__PROBLEM TO SOLVE__. Below are the records; copy exactly the lines from the first through the one containing "(621, 161) = (533, 108): white", both included, and leave out the pictures.

__MATERIAL FOR THIS EXERCISE__.

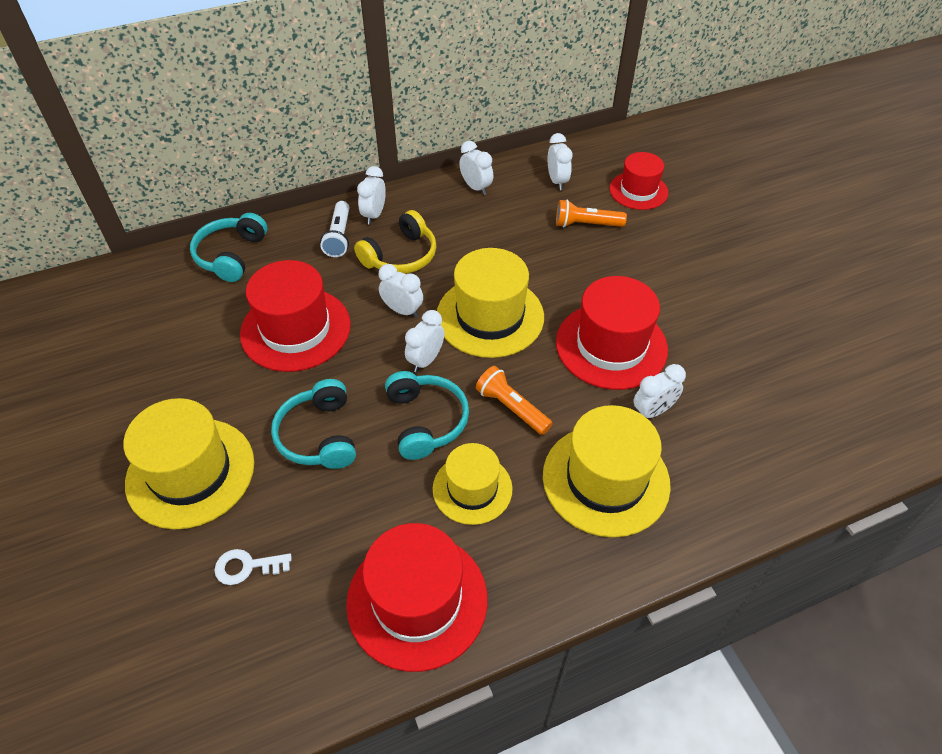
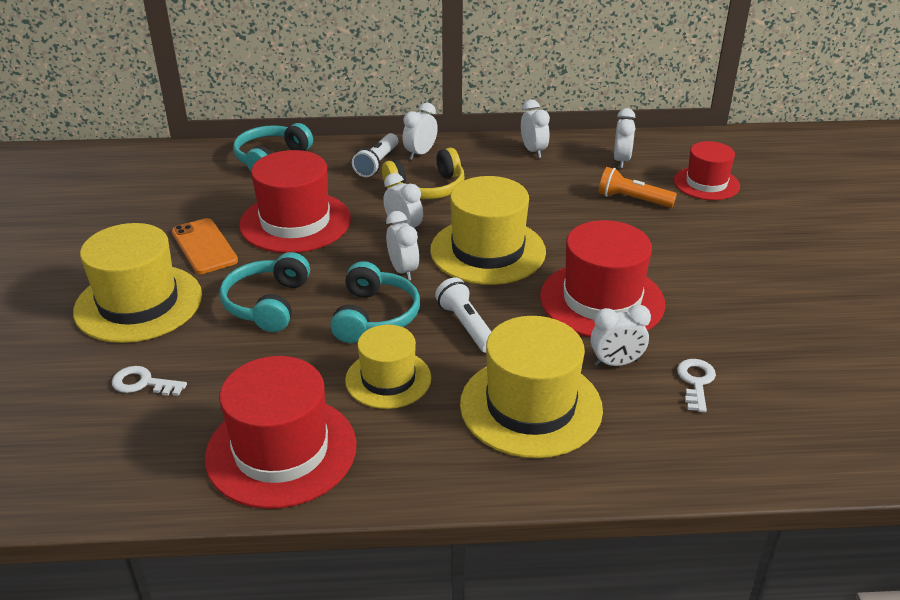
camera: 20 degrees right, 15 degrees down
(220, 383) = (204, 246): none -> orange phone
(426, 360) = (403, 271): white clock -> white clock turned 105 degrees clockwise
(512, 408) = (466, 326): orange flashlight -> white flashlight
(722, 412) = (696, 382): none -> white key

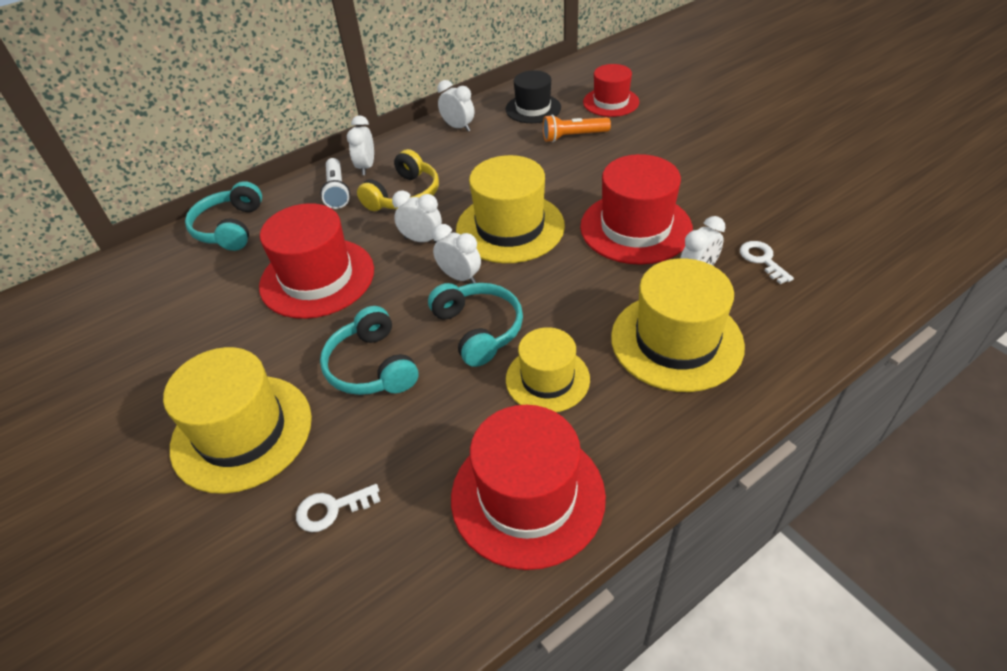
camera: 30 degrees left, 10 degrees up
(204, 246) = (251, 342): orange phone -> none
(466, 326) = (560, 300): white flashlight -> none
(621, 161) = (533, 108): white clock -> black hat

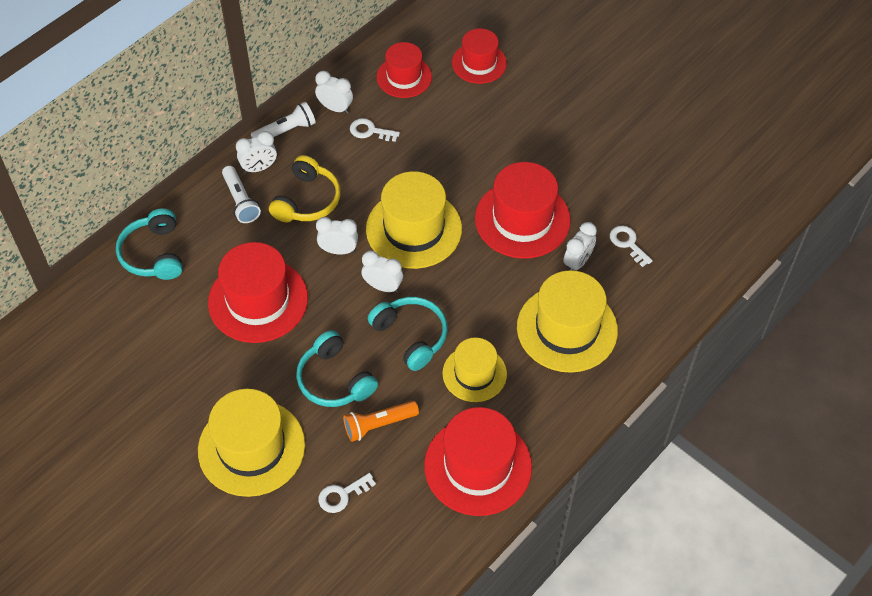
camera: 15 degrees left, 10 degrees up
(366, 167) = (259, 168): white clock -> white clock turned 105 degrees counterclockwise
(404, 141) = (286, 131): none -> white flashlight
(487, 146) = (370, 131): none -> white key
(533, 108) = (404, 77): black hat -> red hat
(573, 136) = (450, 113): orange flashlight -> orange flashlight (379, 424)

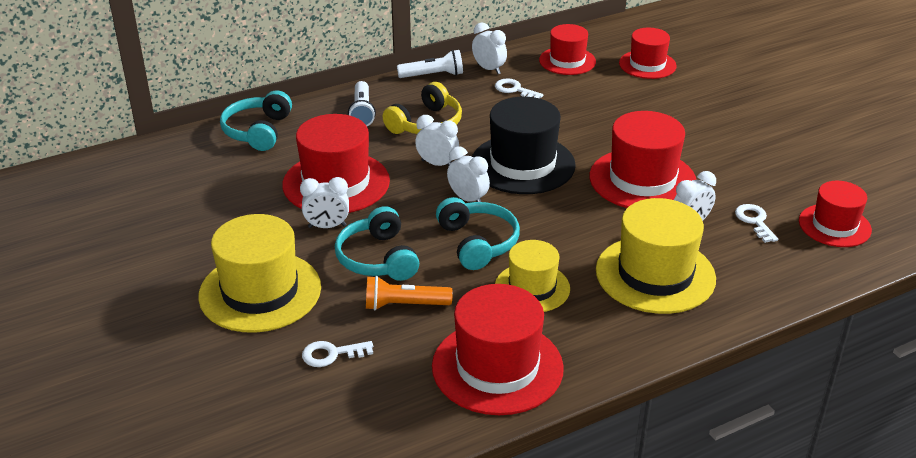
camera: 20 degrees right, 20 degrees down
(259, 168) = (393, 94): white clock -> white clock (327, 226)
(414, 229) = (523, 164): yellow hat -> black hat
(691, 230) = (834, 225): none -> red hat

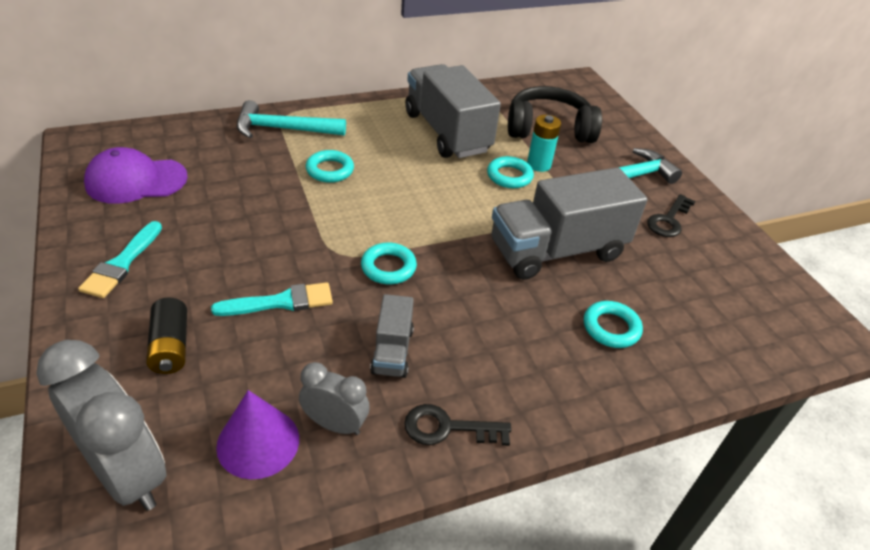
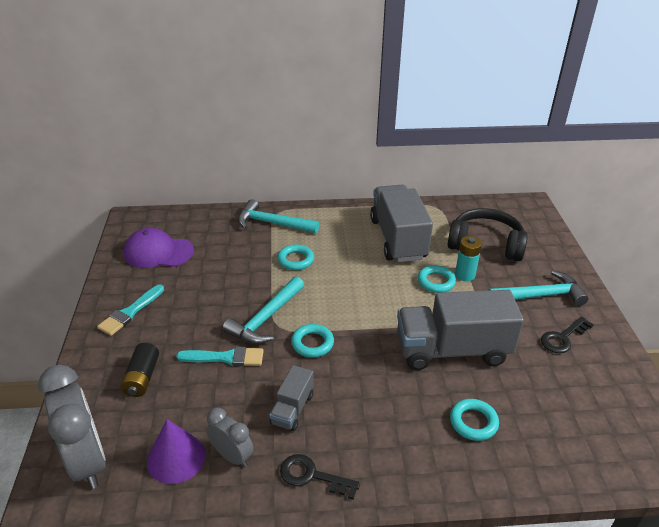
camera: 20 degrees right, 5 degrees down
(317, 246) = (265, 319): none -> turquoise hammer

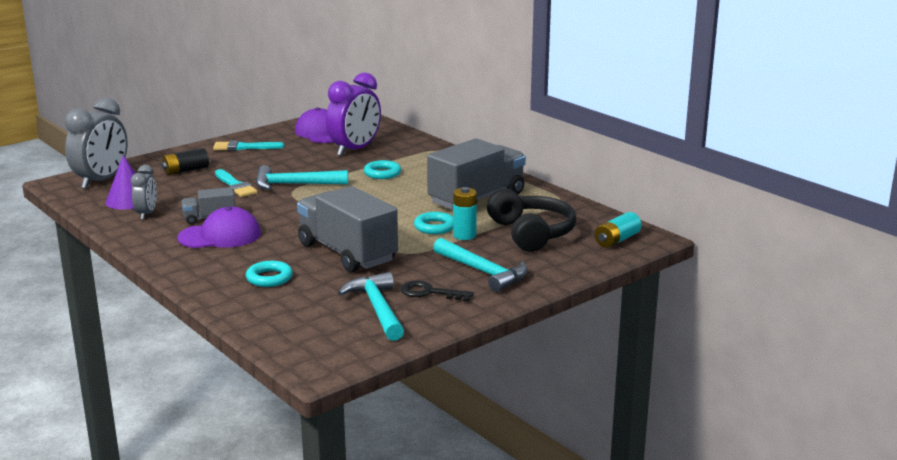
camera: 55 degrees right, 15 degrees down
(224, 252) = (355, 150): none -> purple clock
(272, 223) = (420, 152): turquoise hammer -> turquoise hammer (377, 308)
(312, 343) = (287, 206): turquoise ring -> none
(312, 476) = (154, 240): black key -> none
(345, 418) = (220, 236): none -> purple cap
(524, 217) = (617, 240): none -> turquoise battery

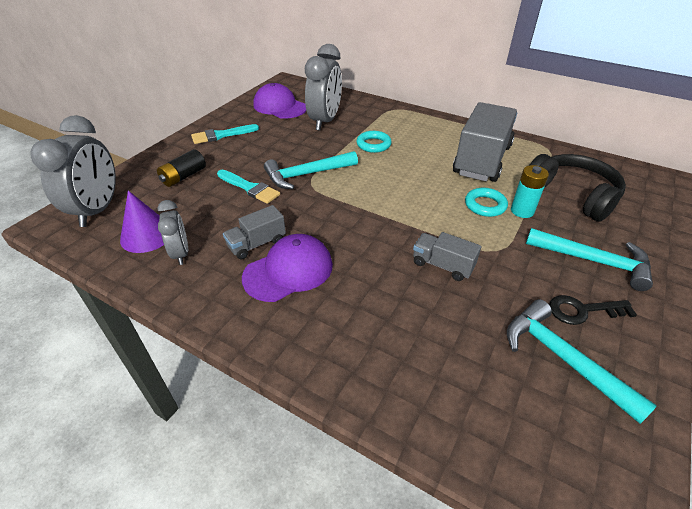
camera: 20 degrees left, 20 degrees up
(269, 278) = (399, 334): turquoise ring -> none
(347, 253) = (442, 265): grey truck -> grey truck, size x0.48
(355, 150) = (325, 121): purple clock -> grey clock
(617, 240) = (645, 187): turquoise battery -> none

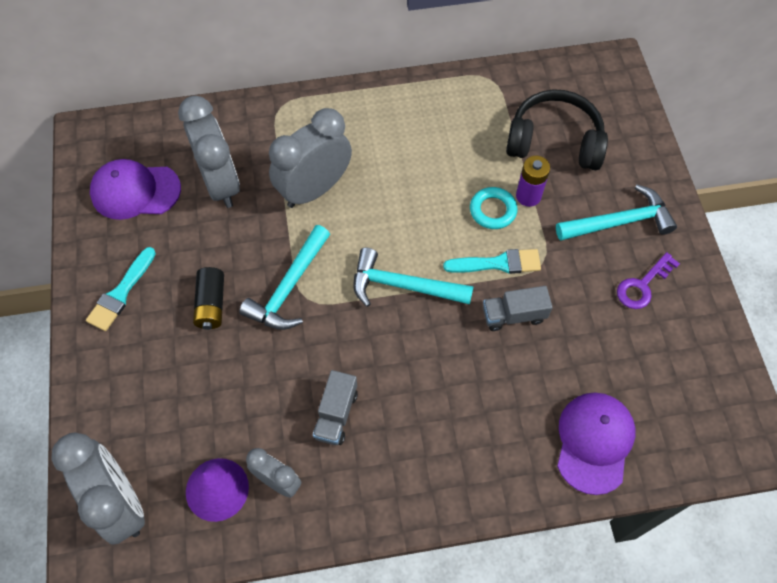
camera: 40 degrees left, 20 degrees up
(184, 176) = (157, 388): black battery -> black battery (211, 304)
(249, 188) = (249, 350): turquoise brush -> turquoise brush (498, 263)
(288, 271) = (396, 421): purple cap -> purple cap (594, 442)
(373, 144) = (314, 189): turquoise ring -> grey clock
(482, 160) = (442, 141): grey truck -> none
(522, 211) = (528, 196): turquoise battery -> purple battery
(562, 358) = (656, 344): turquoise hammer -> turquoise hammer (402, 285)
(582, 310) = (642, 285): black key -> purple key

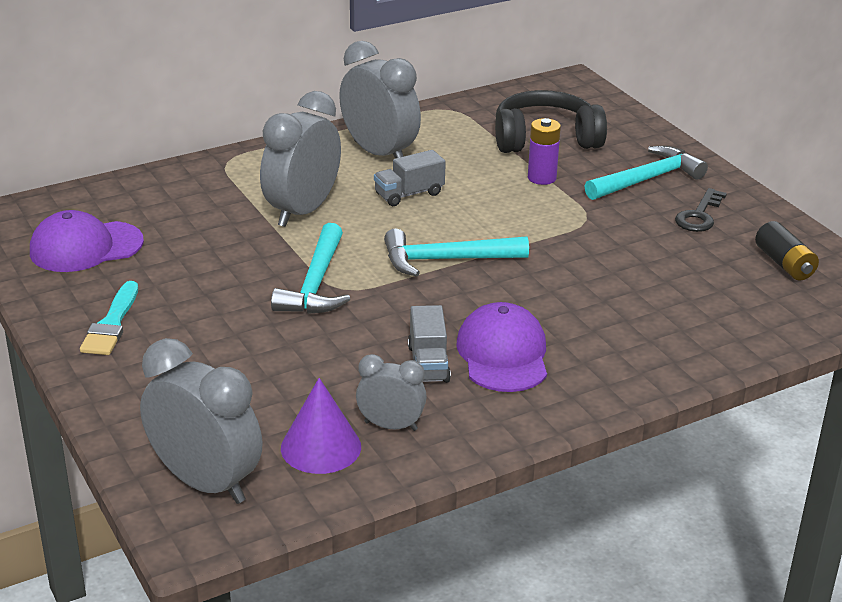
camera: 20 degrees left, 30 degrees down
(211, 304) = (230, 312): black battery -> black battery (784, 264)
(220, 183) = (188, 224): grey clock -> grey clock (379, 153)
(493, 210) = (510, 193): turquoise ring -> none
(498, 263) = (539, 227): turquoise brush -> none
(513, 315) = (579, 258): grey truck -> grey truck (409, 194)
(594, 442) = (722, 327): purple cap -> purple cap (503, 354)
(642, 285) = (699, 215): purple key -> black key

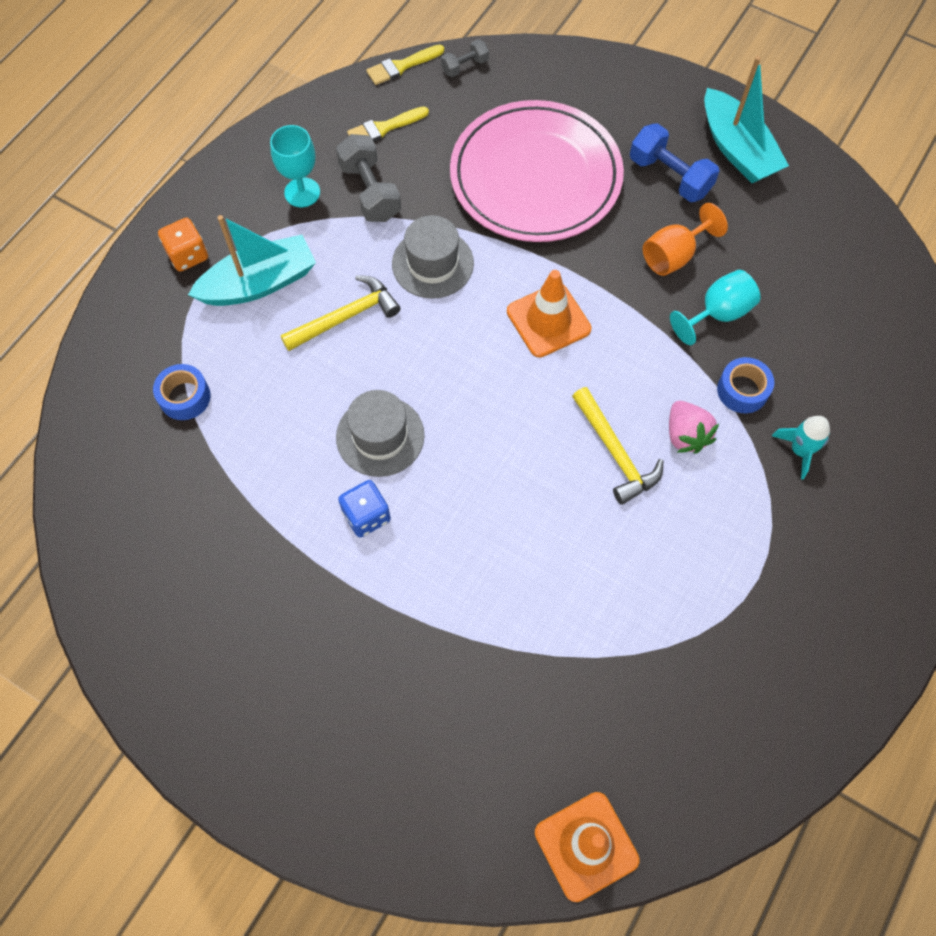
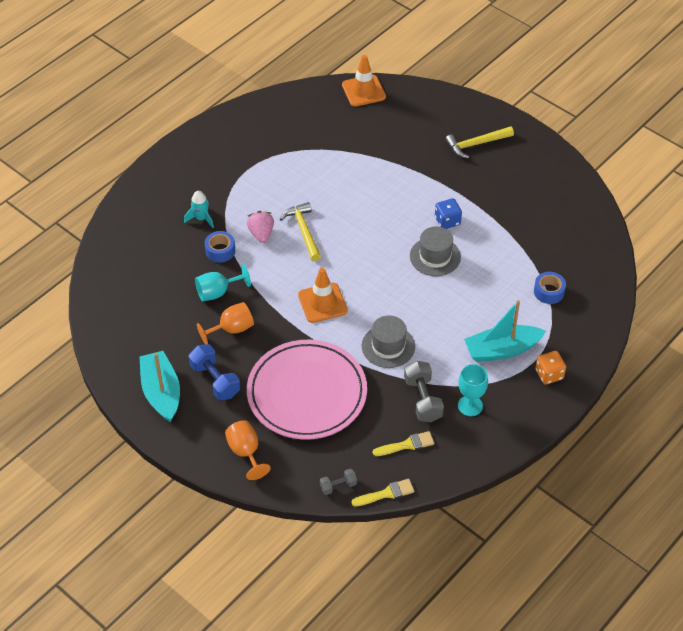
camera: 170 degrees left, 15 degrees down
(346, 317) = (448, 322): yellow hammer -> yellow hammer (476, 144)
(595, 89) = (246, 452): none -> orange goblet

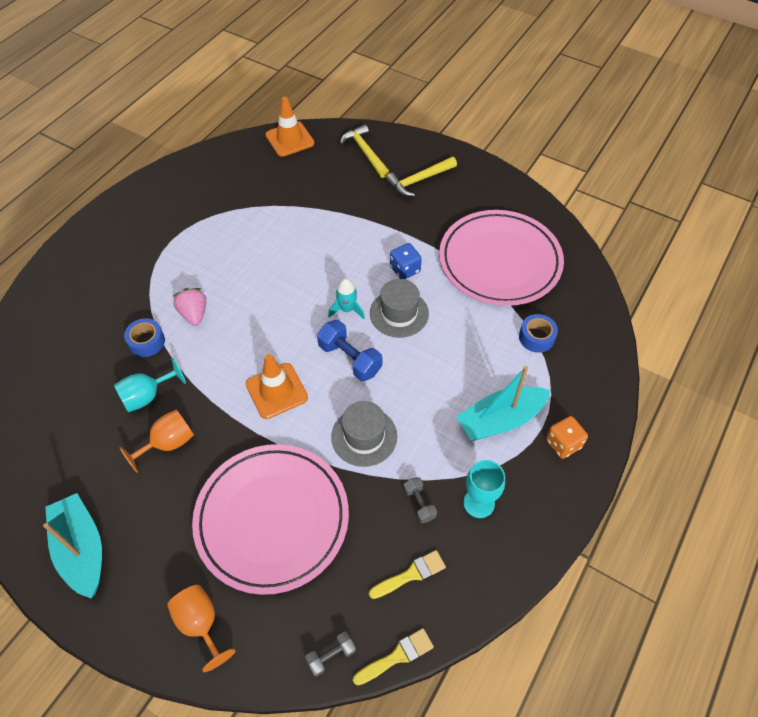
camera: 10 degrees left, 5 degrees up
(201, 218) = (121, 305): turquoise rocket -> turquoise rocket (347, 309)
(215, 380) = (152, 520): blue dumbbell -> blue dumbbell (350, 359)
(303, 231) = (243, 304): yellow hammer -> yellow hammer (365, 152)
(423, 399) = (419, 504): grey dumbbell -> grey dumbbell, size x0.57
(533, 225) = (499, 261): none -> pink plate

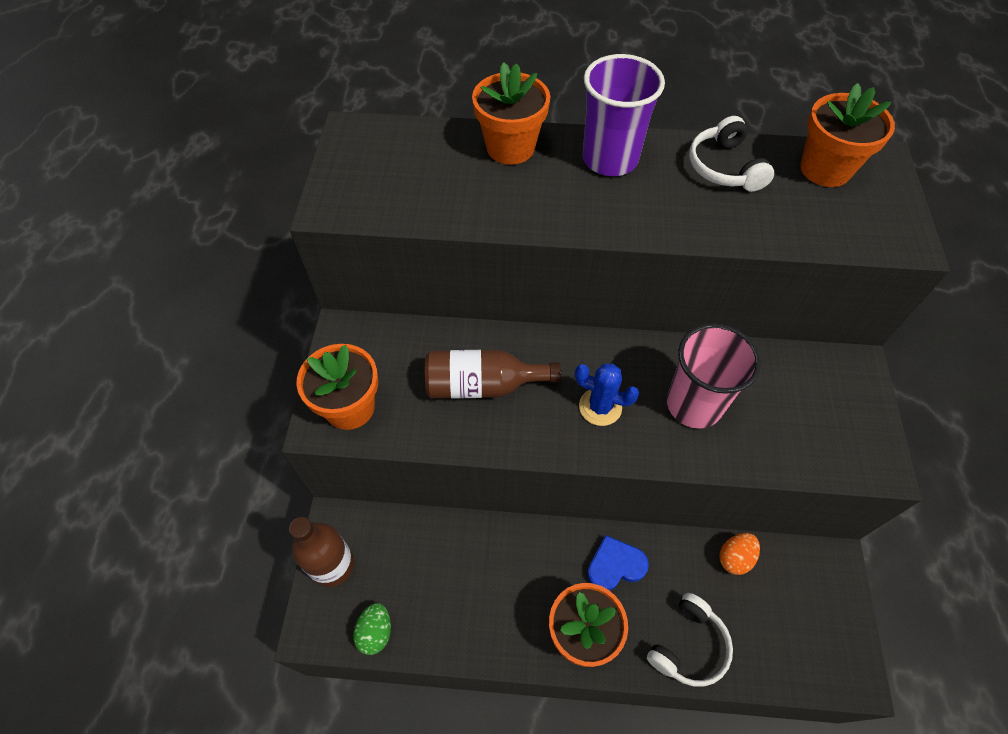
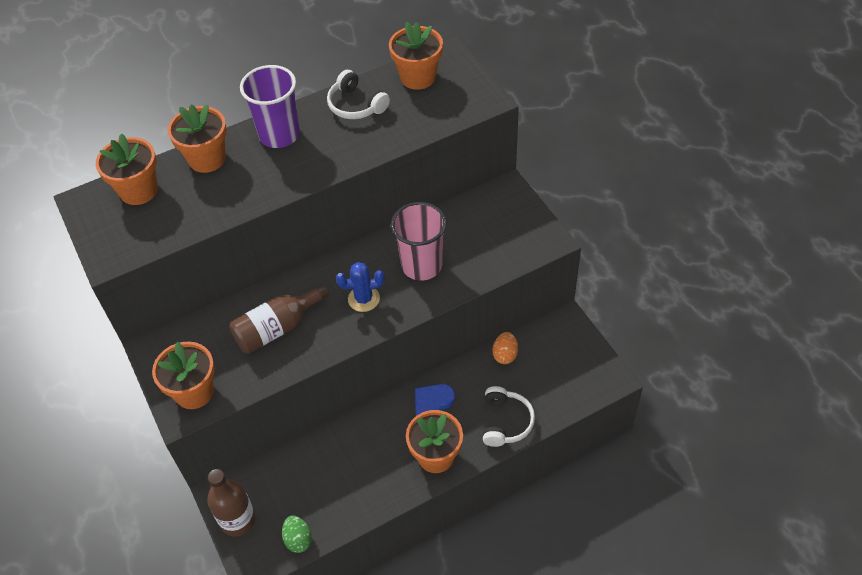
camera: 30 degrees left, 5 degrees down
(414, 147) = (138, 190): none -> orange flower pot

__ANSWER BOX__.
camera: 20 degrees right, 15 degrees down
(220, 383) = (204, 246): none -> orange phone
(426, 360) = (403, 271): white clock -> white clock turned 105 degrees clockwise
(512, 408) = (466, 326): orange flashlight -> white flashlight
(722, 412) = (696, 382): none -> white key

camera: 30 degrees left, 10 degrees up
(204, 246) = (251, 342): orange phone -> none
(466, 326) = (560, 300): white flashlight -> none
(621, 161) = (533, 108): white clock -> black hat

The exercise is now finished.